Records shown:
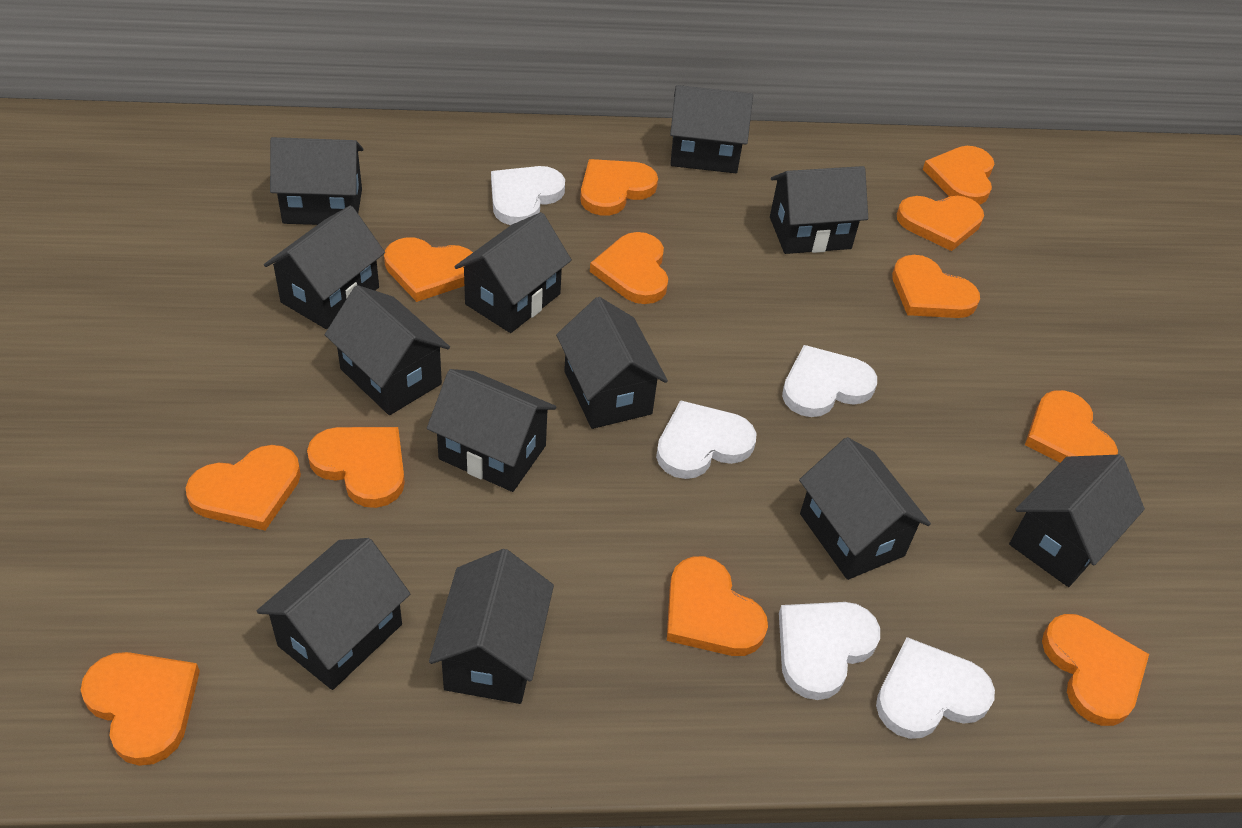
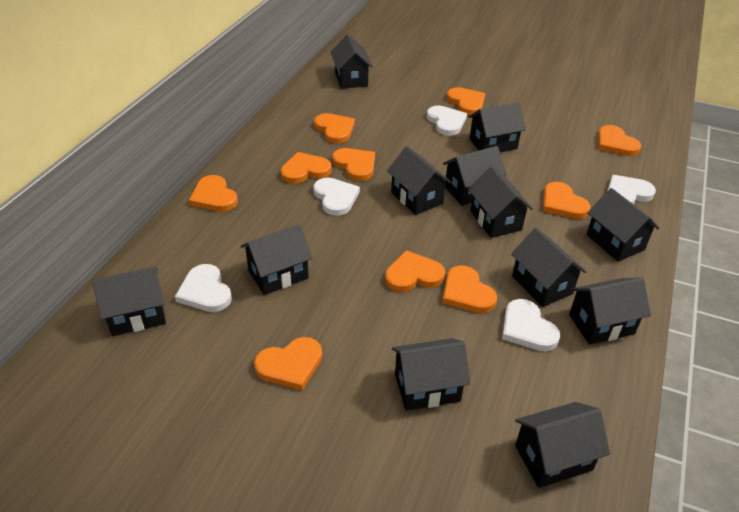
orange heart: 12 -> 10

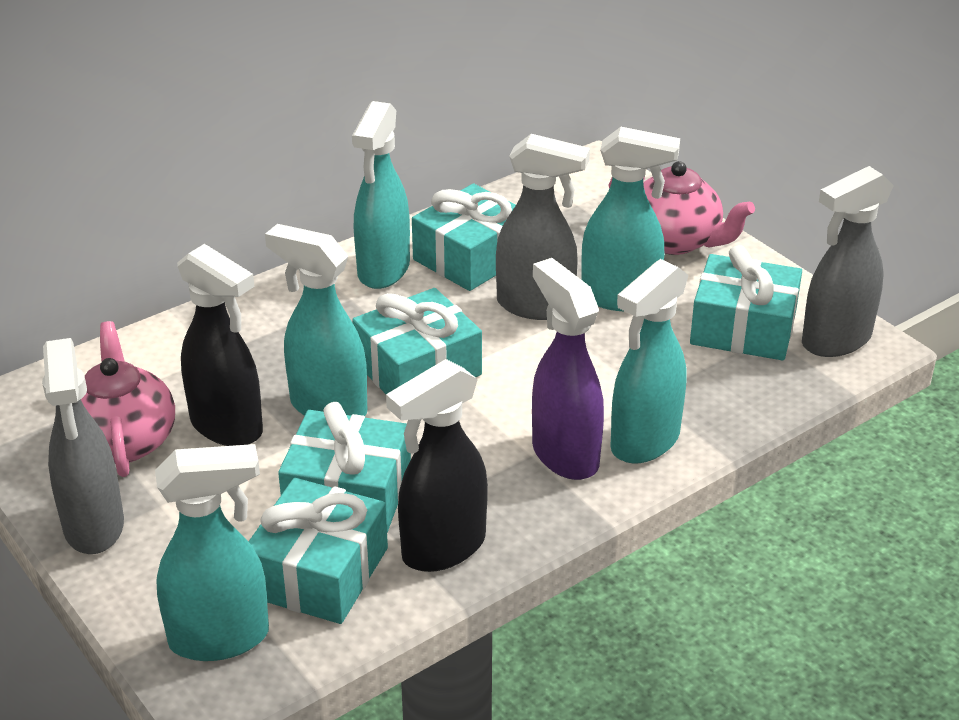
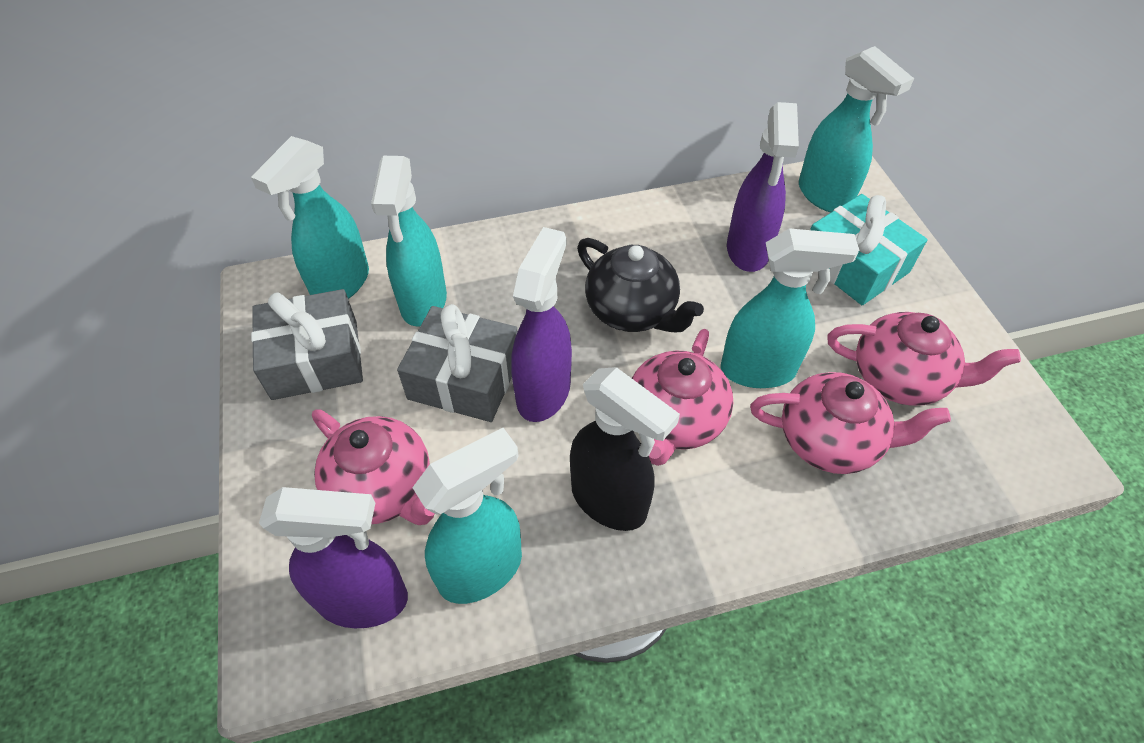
black spray bottle: 2 -> 1
black teapot: 0 -> 1
grey gift: 0 -> 2
grey spray bottle: 3 -> 0
pink teapot: 2 -> 4
purple spray bottle: 1 -> 3
turquoise gift: 5 -> 1

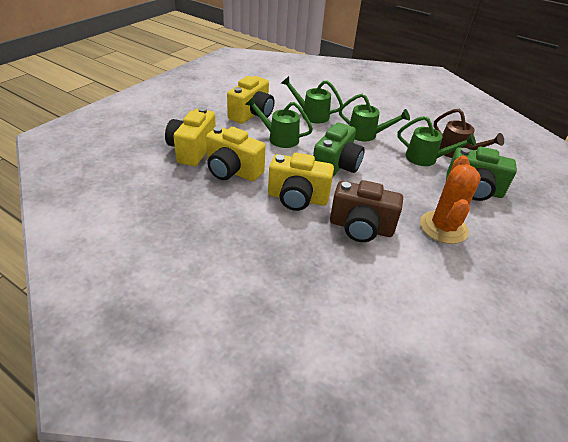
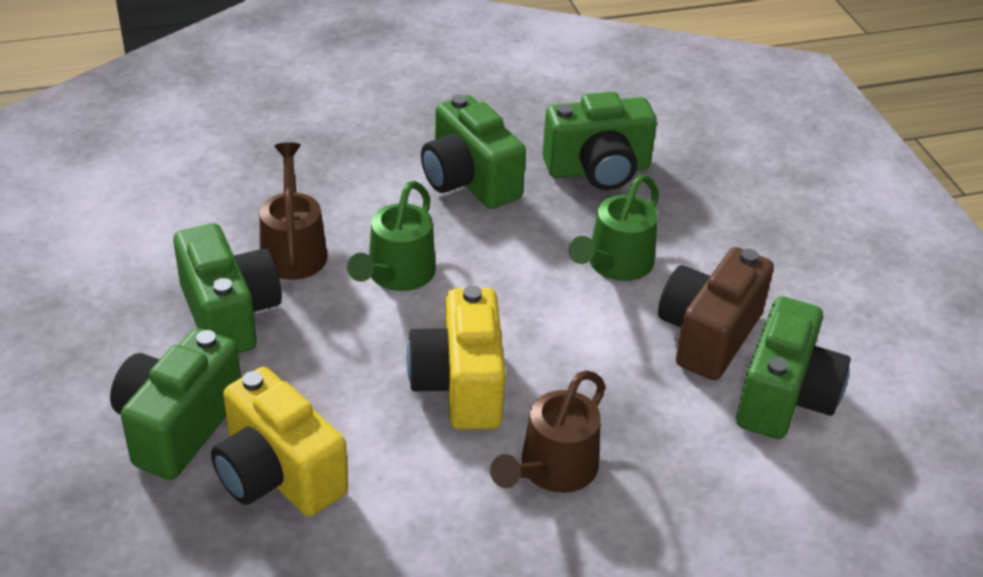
brown watering can: 1 -> 2
green camera: 2 -> 5
green watering can: 4 -> 2
orange cactus: 1 -> 0
yellow camera: 4 -> 2

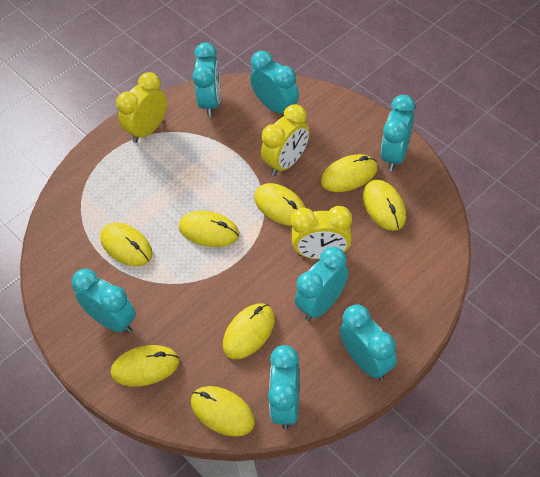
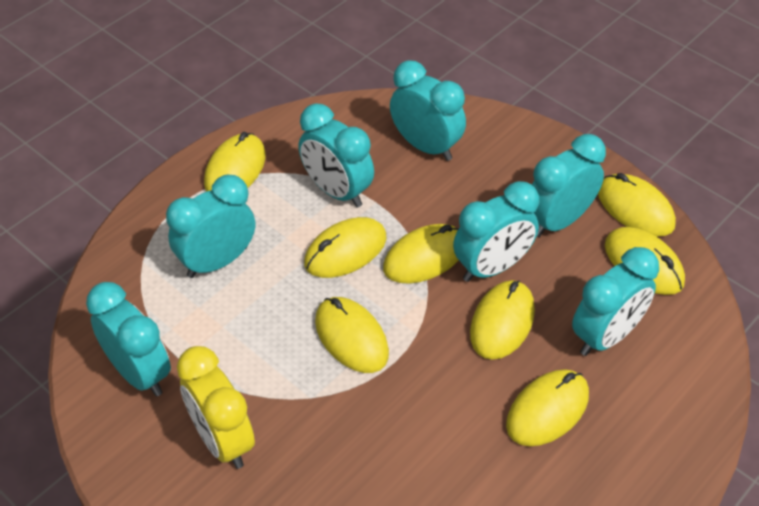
yellow clock: 3 -> 1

What the exercise asks:
Repeat the whole listing above word for word. Leave out the pictures.

Reply:
orange heart: 12 -> 10

black spray bottle: 2 -> 1
black teapot: 0 -> 1
grey gift: 0 -> 2
grey spray bottle: 3 -> 0
pink teapot: 2 -> 4
purple spray bottle: 1 -> 3
turquoise gift: 5 -> 1

brown watering can: 1 -> 2
green camera: 2 -> 5
green watering can: 4 -> 2
orange cactus: 1 -> 0
yellow camera: 4 -> 2

yellow clock: 3 -> 1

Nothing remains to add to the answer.